(Study material)
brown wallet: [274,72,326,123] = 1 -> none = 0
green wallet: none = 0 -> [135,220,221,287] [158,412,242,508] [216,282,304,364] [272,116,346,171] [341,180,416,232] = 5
(End Study material)
(Study material)
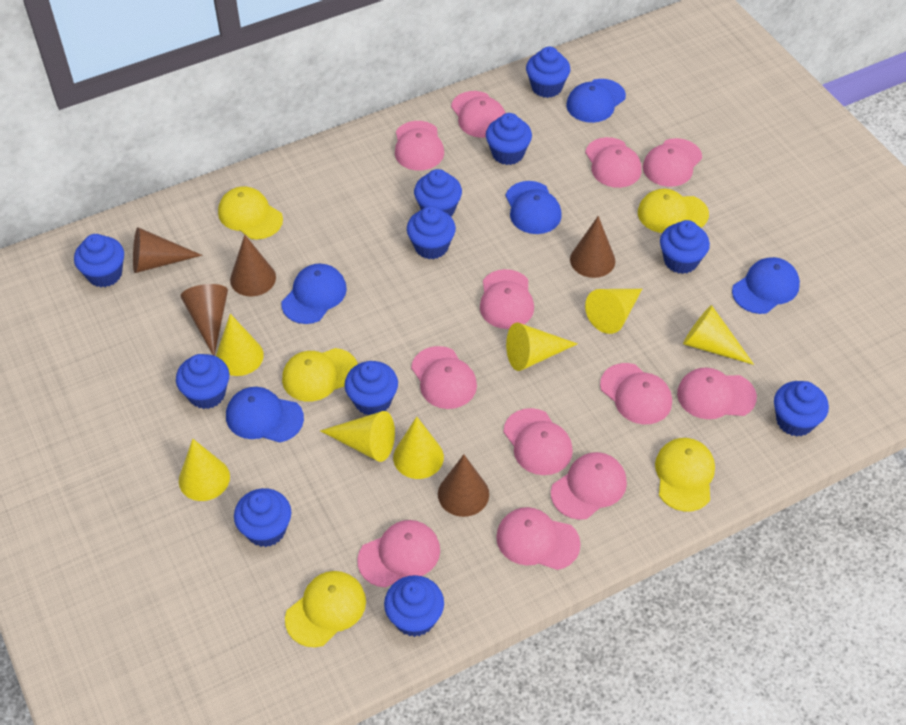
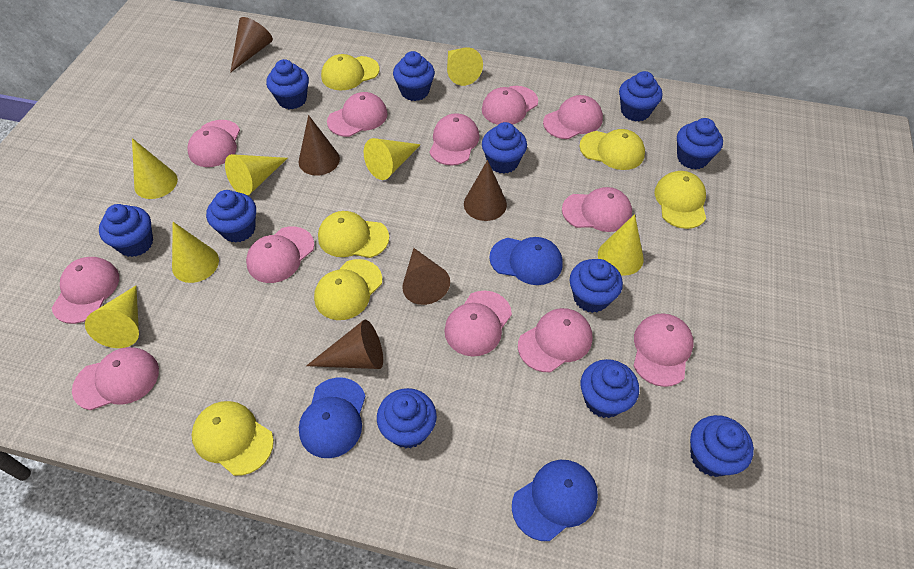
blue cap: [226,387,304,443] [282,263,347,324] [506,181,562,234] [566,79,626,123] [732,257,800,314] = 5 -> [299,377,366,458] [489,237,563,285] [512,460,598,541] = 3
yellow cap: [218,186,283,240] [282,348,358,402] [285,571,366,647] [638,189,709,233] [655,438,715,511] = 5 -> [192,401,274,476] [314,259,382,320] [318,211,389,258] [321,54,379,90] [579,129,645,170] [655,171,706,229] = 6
(End Study material)
(Study material)
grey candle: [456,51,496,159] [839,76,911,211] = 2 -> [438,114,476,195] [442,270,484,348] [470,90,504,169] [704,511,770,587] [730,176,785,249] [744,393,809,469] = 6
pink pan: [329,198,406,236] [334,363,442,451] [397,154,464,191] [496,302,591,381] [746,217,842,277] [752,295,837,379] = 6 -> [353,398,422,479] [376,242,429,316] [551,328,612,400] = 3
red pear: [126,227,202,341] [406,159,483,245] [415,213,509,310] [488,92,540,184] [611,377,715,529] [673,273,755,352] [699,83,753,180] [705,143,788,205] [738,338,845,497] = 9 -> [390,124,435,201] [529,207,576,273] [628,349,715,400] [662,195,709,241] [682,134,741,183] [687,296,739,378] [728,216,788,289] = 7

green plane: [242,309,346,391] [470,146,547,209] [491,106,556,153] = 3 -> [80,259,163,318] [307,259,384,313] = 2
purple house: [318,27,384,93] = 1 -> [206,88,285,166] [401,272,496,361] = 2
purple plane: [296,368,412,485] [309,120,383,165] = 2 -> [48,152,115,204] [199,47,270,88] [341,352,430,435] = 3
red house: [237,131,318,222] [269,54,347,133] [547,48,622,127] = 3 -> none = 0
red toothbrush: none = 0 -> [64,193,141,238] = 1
(End Study material)
What you are asked to do:
Starting with the line that holds "brown wallet: [274,72,326,123]" and ending with the line that holds "green wallet: none", retype every line in the data above exactly, and nothing else.

Written answer:
brown wallet: [274,72,326,123] = 1 -> none = 0
green wallet: none = 0 -> [135,220,221,287] [158,412,242,508] [216,282,304,364] [272,116,346,171] [341,180,416,232] = 5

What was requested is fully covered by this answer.